Task = Skip the pictures, please, and write out exactly every line from the one containing "D203: schottky BAT54" through the end of the listing below.

.....

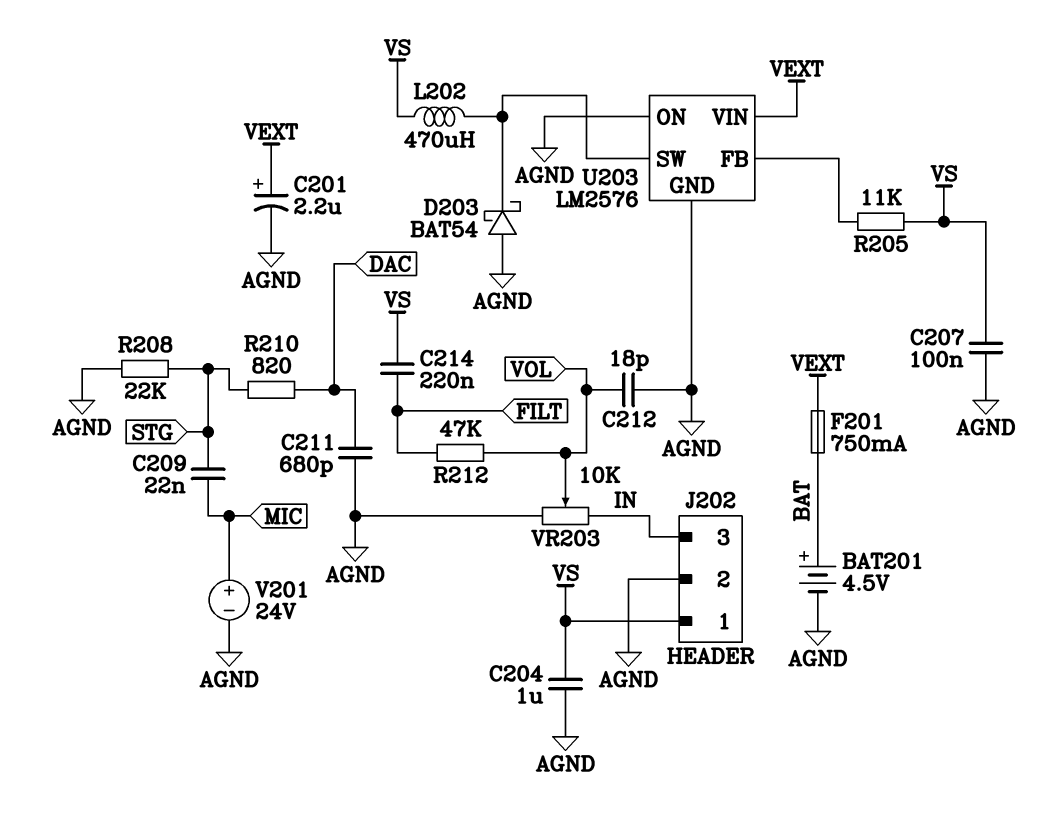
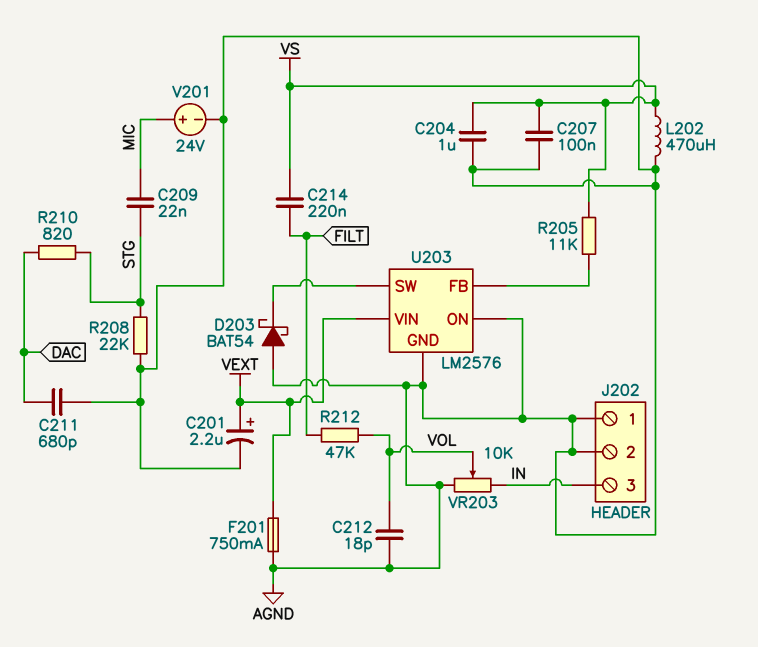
BAT201: 4.5V (plus BAT, minus AGND) -> none
F201: 750mA (BAT, VEXT) -> 750mA (AGND, VEXT)
J202 pin 1: VS -> AGND
L202: 470uH (U203/SW, VS) -> 470uH (AGND, VS)

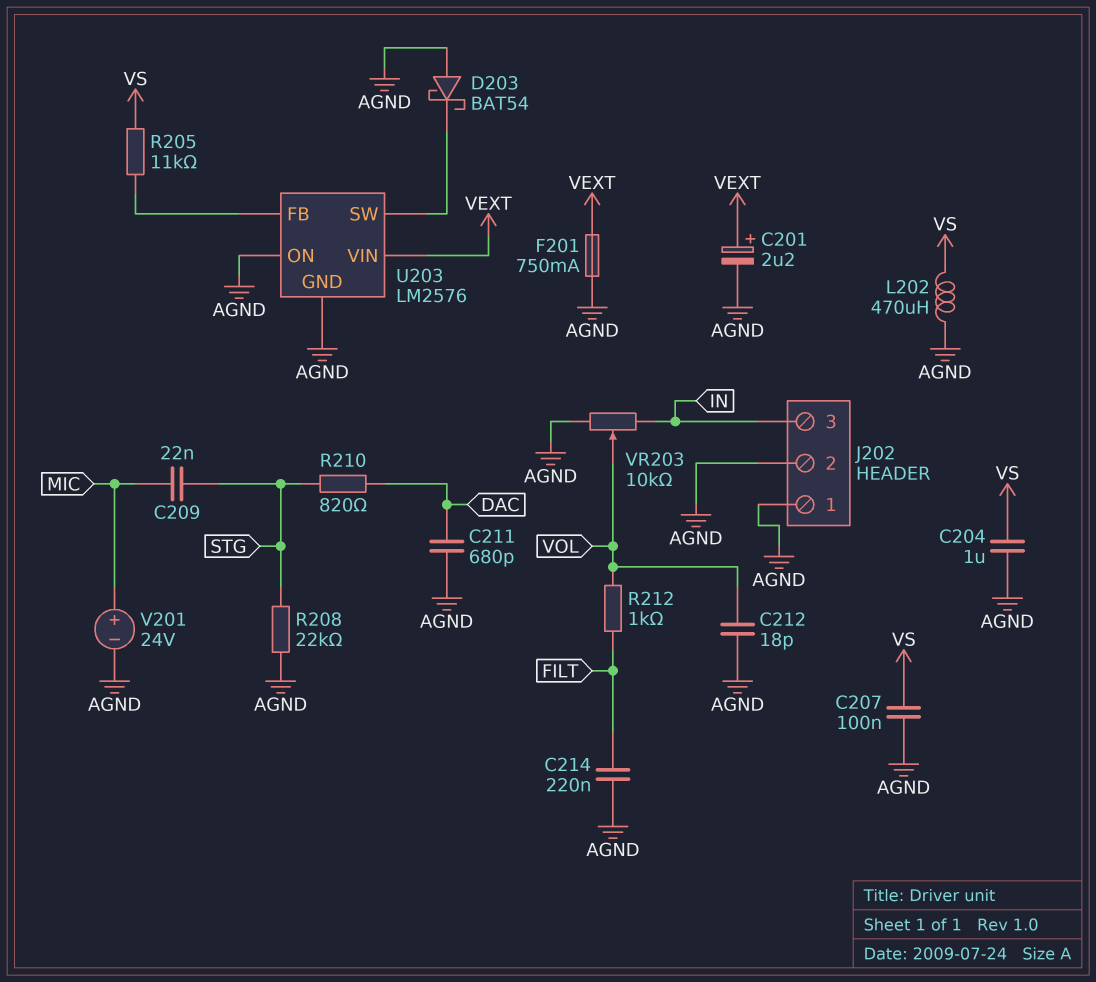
C214: 220nF (FILT, VS) -> 220nF (AGND, FILT)
R212: 47k (FILT, VOL) -> 1k (FILT, VOL)

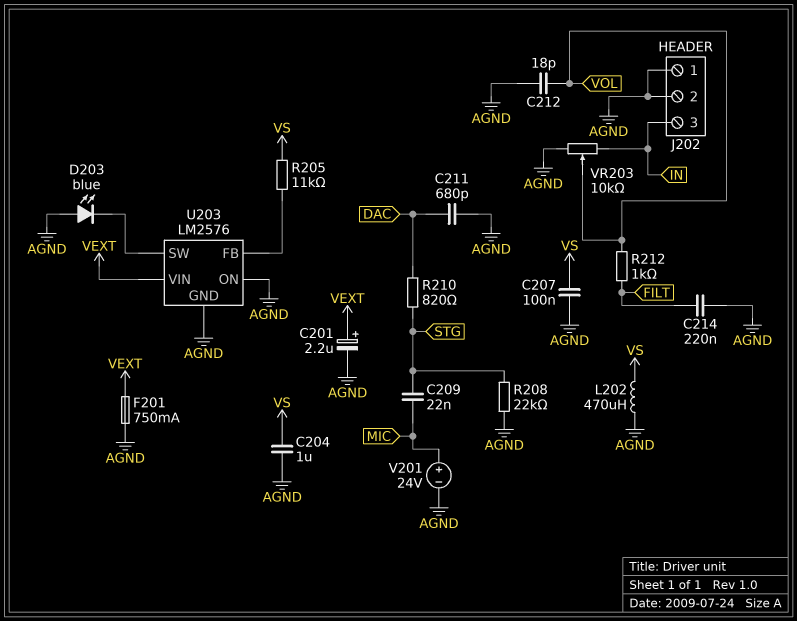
D203: schottky BAT54 (A AGND, K U203/SW) -> LED blue (A AGND, K U203/SW)

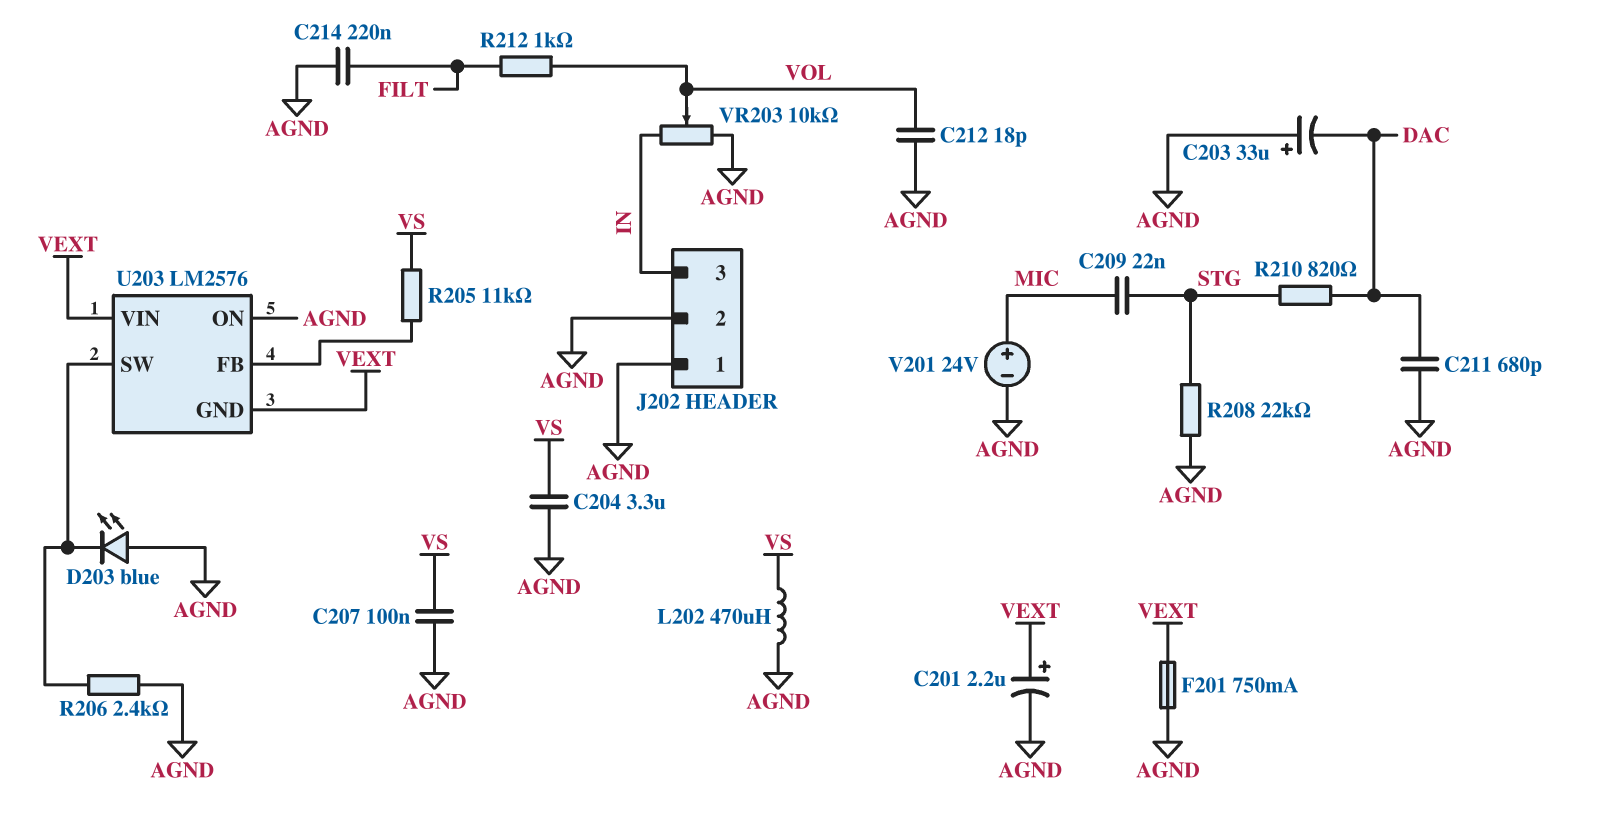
C203: none -> 33uF (plus AGND, minus DAC)
C204: 1uF (AGND, VS) -> 3.3uF (AGND, VS)
R206: none -> 2.4k (AGND, U203/SW)
U203 pin GND: AGND -> VEXT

.....

Completed exercise =
D203: schottky BAT54 (A AGND, K U203/SW) -> LED blue (A AGND, K U203/SW)

C203: none -> 33uF (plus AGND, minus DAC)
C204: 1uF (AGND, VS) -> 3.3uF (AGND, VS)
R206: none -> 2.4k (AGND, U203/SW)
U203 pin GND: AGND -> VEXT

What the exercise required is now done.